→ **DATA FOR THIS TASK**
● ● ● ●

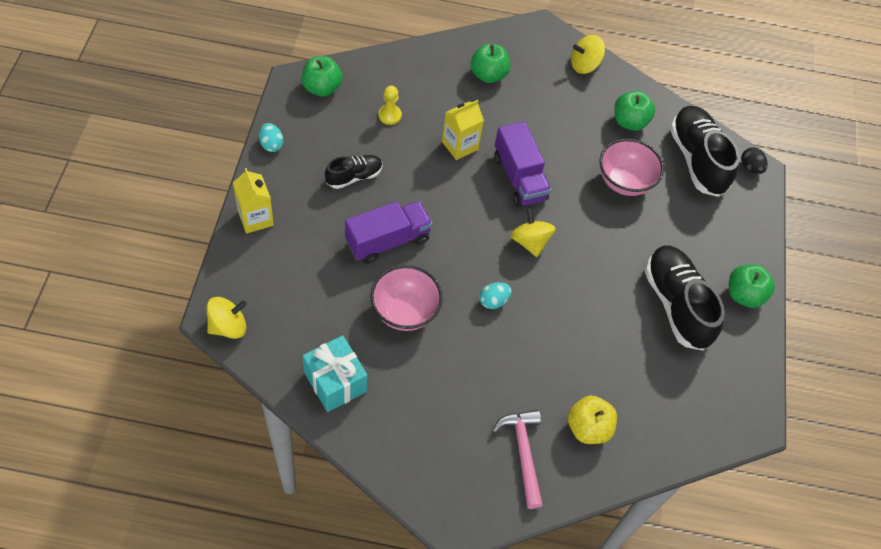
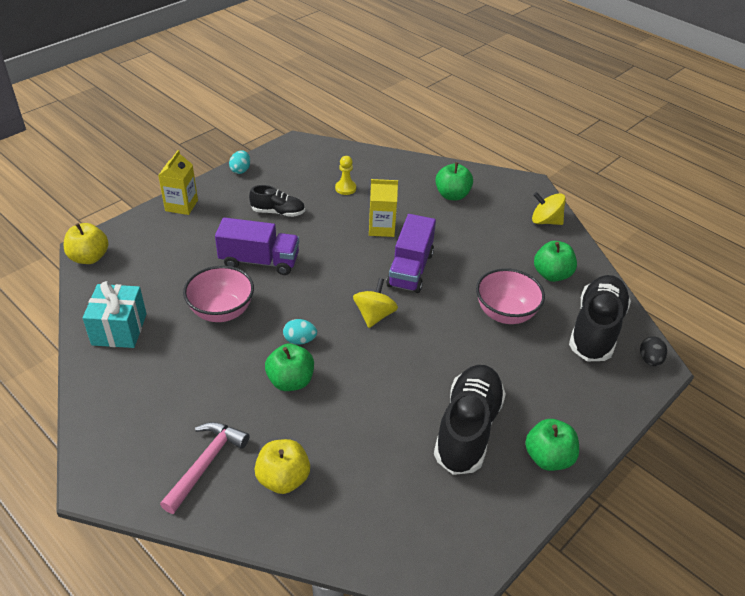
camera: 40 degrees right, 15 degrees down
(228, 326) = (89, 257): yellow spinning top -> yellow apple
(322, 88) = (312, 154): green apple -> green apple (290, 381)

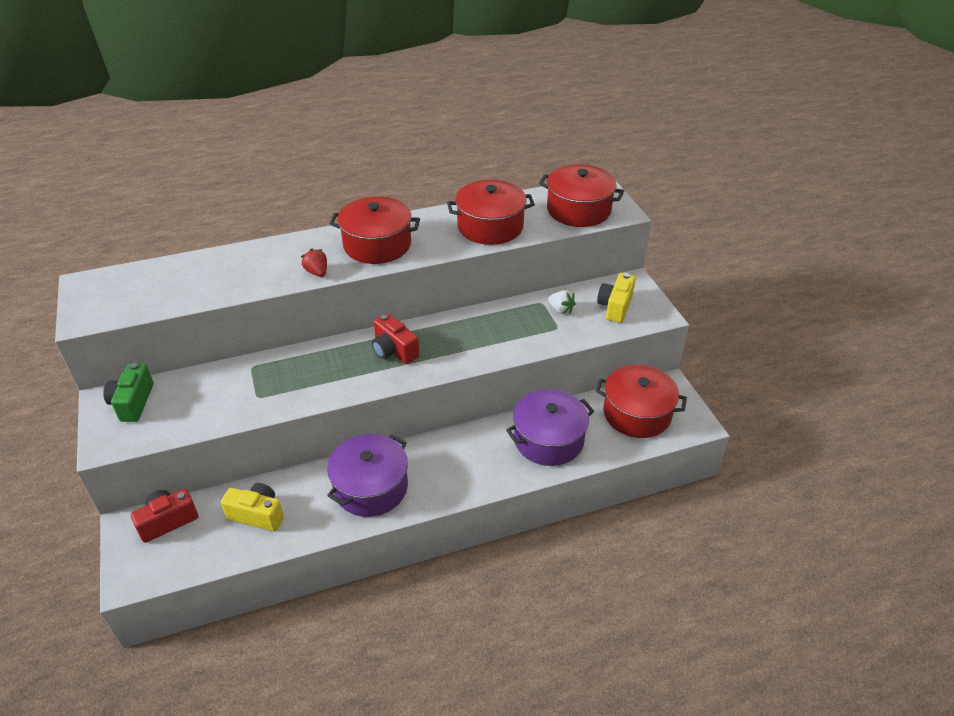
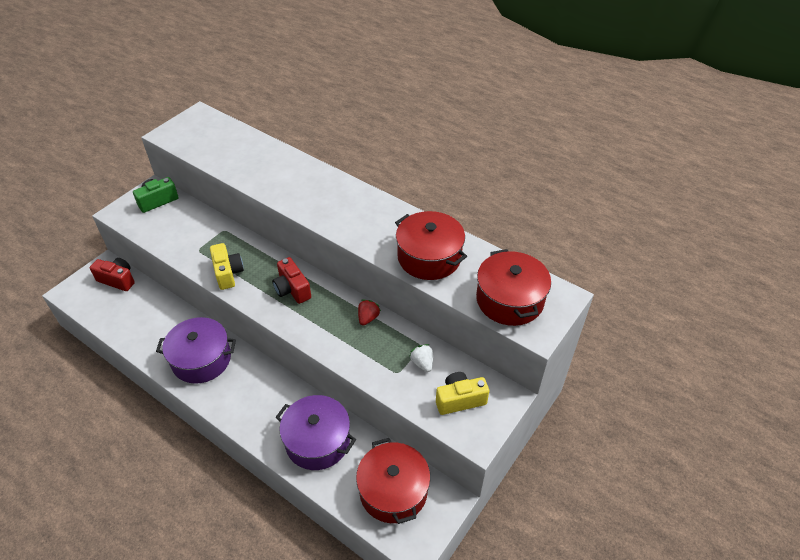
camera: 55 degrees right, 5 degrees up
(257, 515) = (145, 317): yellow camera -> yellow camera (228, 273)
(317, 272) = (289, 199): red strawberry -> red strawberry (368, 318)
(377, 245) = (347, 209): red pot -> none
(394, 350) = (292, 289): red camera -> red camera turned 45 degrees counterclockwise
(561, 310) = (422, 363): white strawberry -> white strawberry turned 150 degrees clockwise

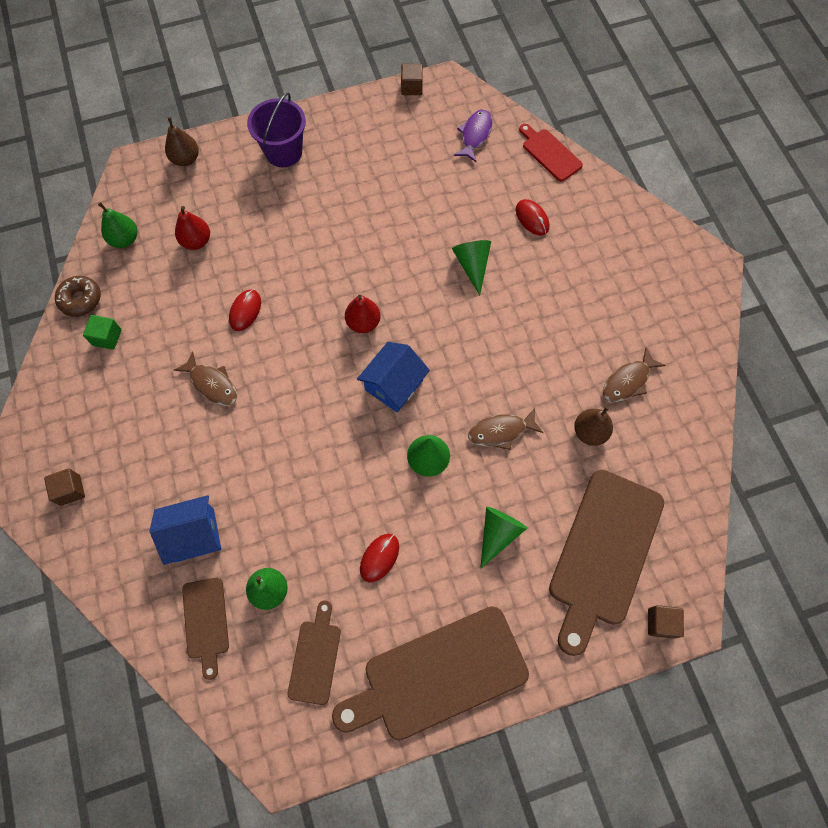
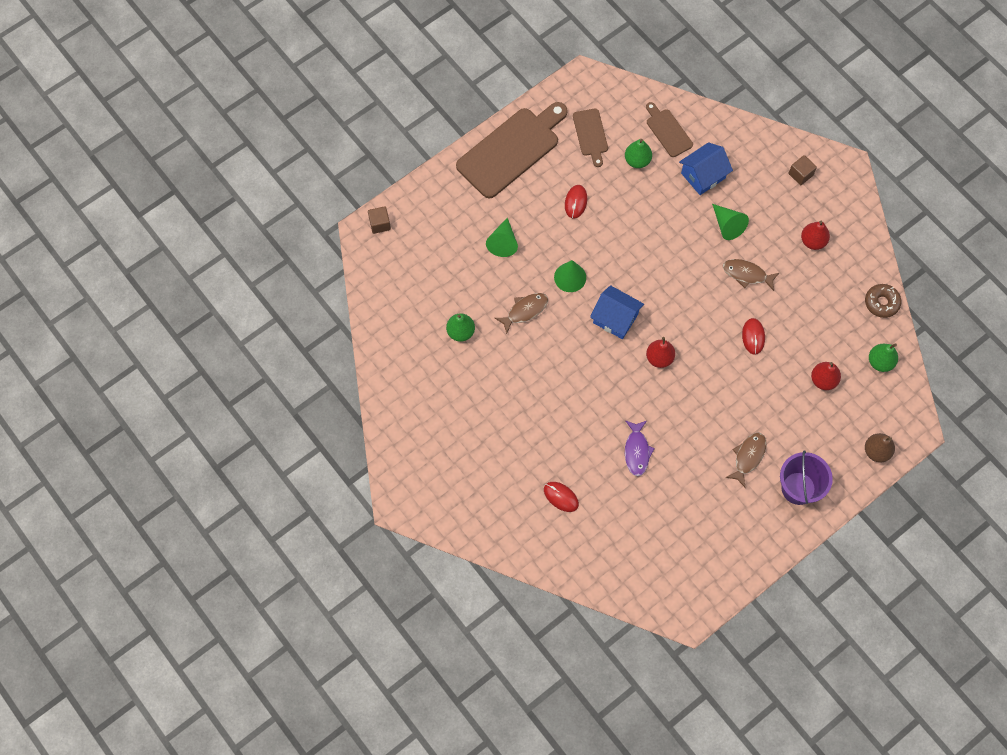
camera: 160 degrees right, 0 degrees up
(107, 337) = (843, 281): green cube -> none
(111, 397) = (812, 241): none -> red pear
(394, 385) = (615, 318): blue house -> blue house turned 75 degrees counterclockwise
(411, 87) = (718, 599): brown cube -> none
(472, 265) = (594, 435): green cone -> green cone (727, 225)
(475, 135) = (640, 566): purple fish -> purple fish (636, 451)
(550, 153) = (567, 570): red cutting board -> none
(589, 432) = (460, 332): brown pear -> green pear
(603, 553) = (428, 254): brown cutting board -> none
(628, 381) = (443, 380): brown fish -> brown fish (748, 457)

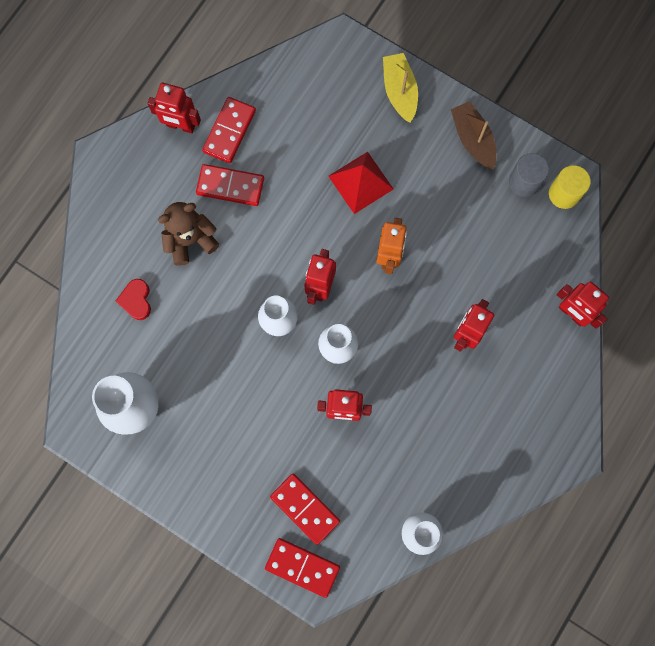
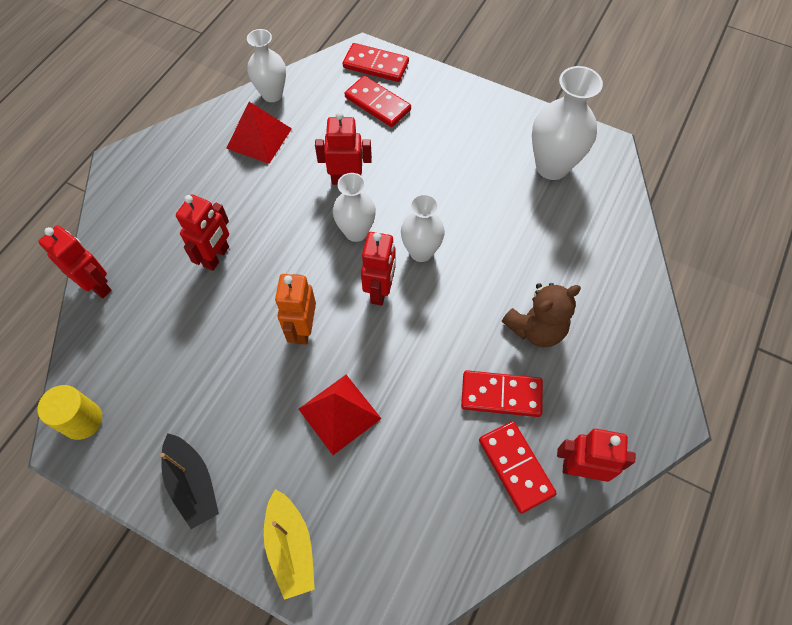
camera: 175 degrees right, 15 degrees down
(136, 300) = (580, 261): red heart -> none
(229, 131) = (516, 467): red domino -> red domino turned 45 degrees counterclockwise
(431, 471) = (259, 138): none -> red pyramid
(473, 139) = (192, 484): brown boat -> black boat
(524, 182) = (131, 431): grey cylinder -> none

● ● ● ●

→ **ACTIVITY**
Repeat, exactly and in full, all records above, but include no pictures.

→ **RESULT FOR THIS EXERCISE**
camera: 40 degrees right, 15 degrees down
(228, 326) = (89, 257): yellow spinning top -> yellow apple
(322, 88) = (312, 154): green apple -> green apple (290, 381)

camera: 55 degrees right, 5 degrees up
(257, 515) = (145, 317): yellow camera -> yellow camera (228, 273)
(317, 272) = (289, 199): red strawberry -> red strawberry (368, 318)
(377, 245) = (347, 209): red pot -> none
(394, 350) = (292, 289): red camera -> red camera turned 45 degrees counterclockwise
(561, 310) = (422, 363): white strawberry -> white strawberry turned 150 degrees clockwise

camera: 160 degrees right, 0 degrees up
(107, 337) = (843, 281): green cube -> none
(111, 397) = (812, 241): none -> red pear
(394, 385) = (615, 318): blue house -> blue house turned 75 degrees counterclockwise
(411, 87) = (718, 599): brown cube -> none
(472, 265) = (594, 435): green cone -> green cone (727, 225)
(475, 135) = (640, 566): purple fish -> purple fish (636, 451)
(550, 153) = (567, 570): red cutting board -> none
(589, 432) = (460, 332): brown pear -> green pear
(603, 553) = (428, 254): brown cutting board -> none
(628, 381) = (443, 380): brown fish -> brown fish (748, 457)

camera: 175 degrees right, 15 degrees down
(136, 300) = (580, 261): red heart -> none
(229, 131) = (516, 467): red domino -> red domino turned 45 degrees counterclockwise
(431, 471) = (259, 138): none -> red pyramid
(473, 139) = (192, 484): brown boat -> black boat
(524, 182) = (131, 431): grey cylinder -> none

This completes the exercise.